### Problem details
Each line with the string "camera" is to be copied from the records below.

### Material for this task
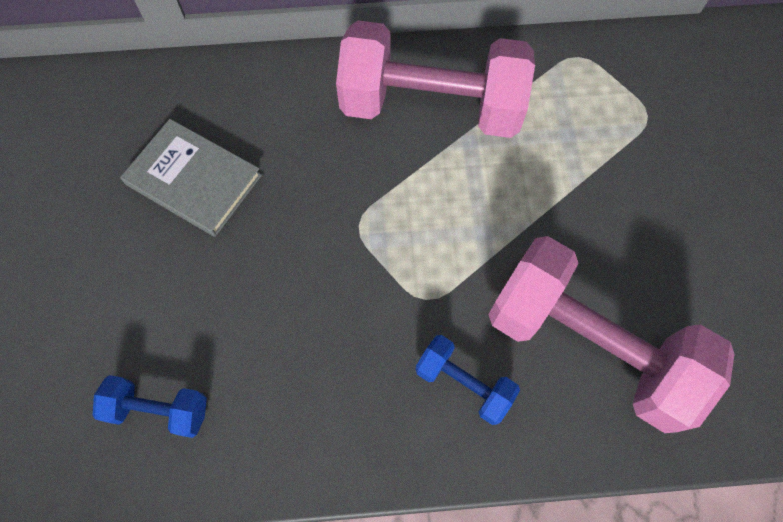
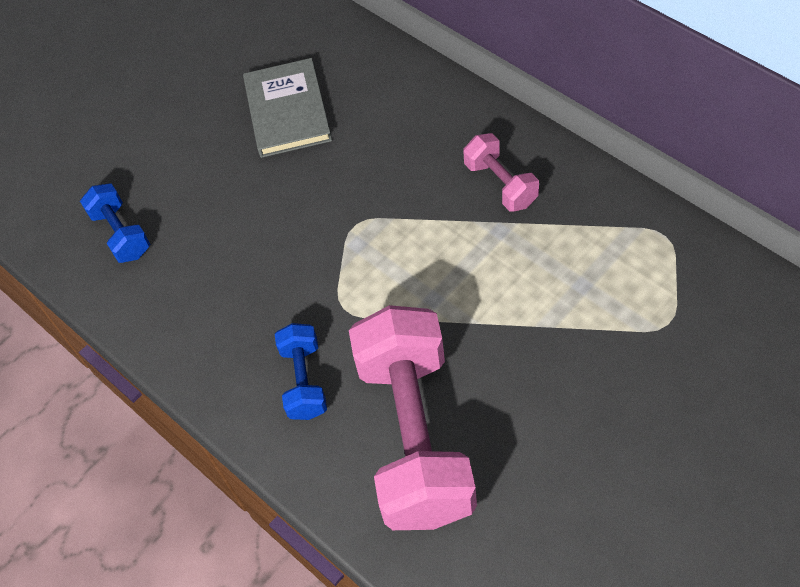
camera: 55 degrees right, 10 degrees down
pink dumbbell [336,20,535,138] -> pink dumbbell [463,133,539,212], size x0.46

---

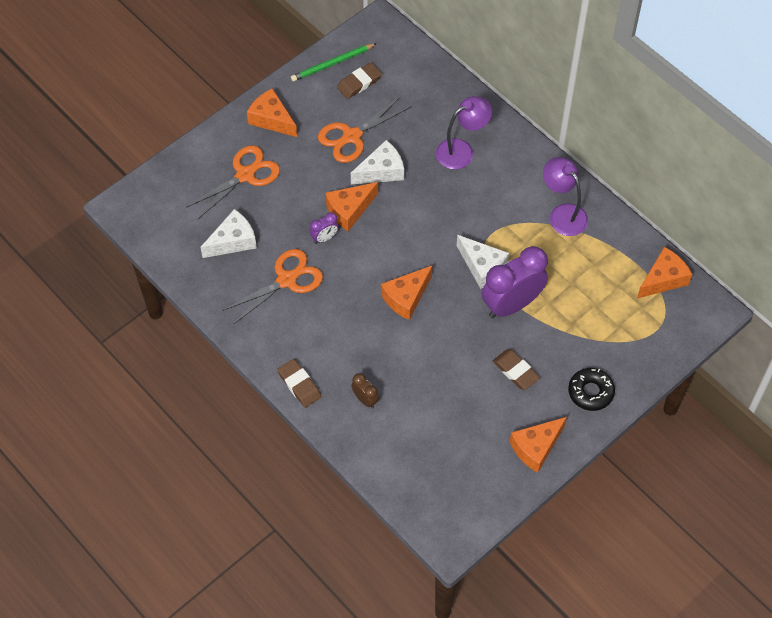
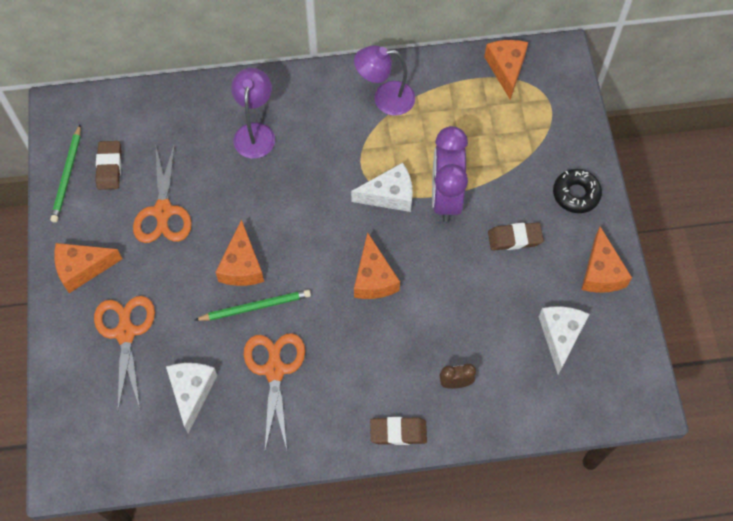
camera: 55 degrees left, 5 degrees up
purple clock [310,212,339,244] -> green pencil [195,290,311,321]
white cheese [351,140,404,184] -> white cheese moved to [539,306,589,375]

...

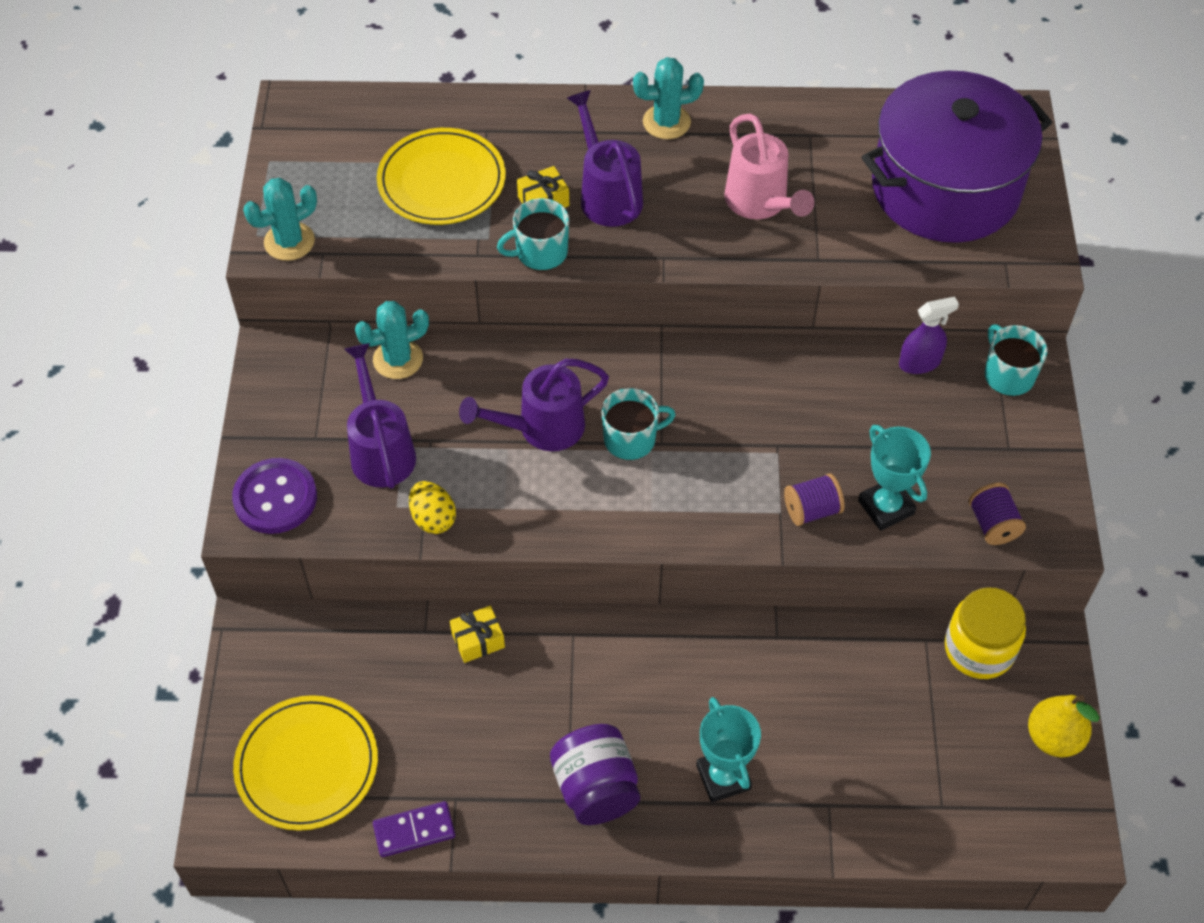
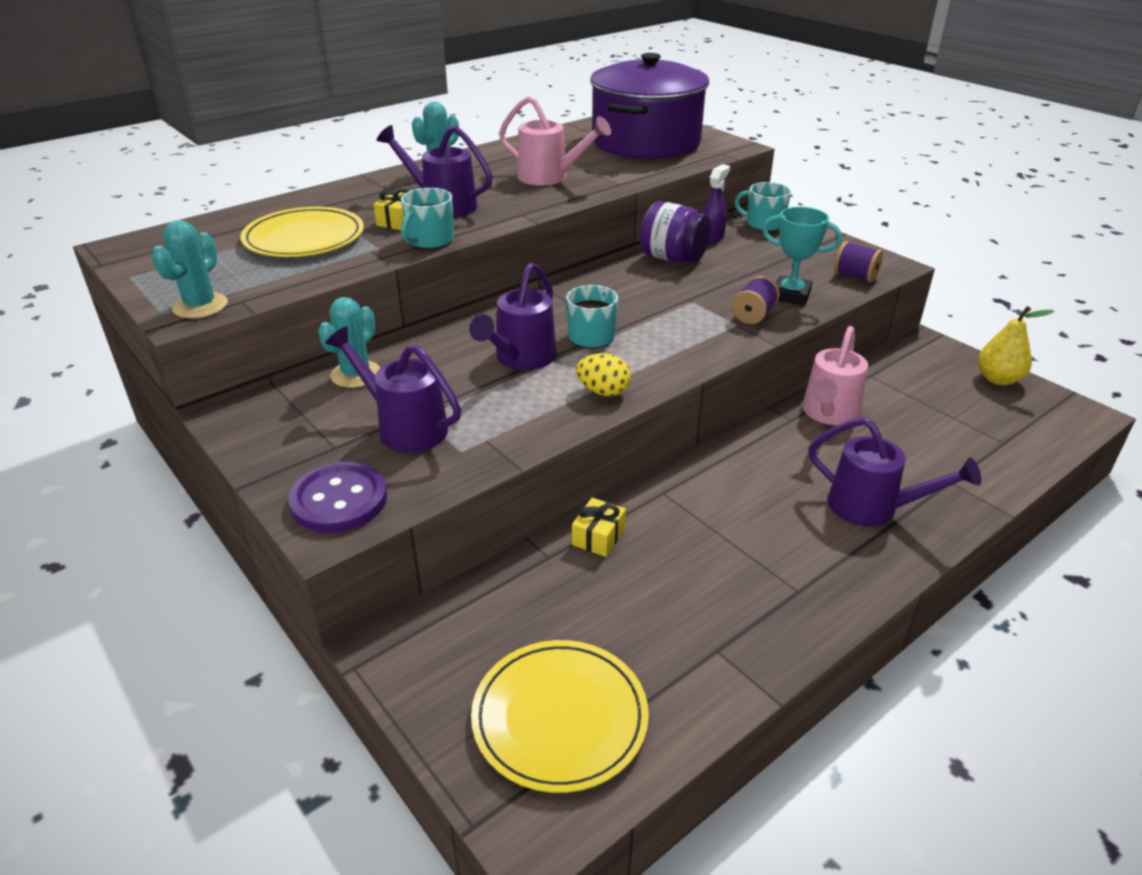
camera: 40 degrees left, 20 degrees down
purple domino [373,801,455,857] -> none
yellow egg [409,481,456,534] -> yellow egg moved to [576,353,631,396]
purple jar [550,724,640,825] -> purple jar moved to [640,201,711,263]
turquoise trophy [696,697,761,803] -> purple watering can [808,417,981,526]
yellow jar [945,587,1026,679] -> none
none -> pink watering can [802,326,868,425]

### Task solution
camera: 55 degrees right, 10 degrees down
camera: 55 degrees left, 5 degrees up
camera: 40 degrees left, 20 degrees down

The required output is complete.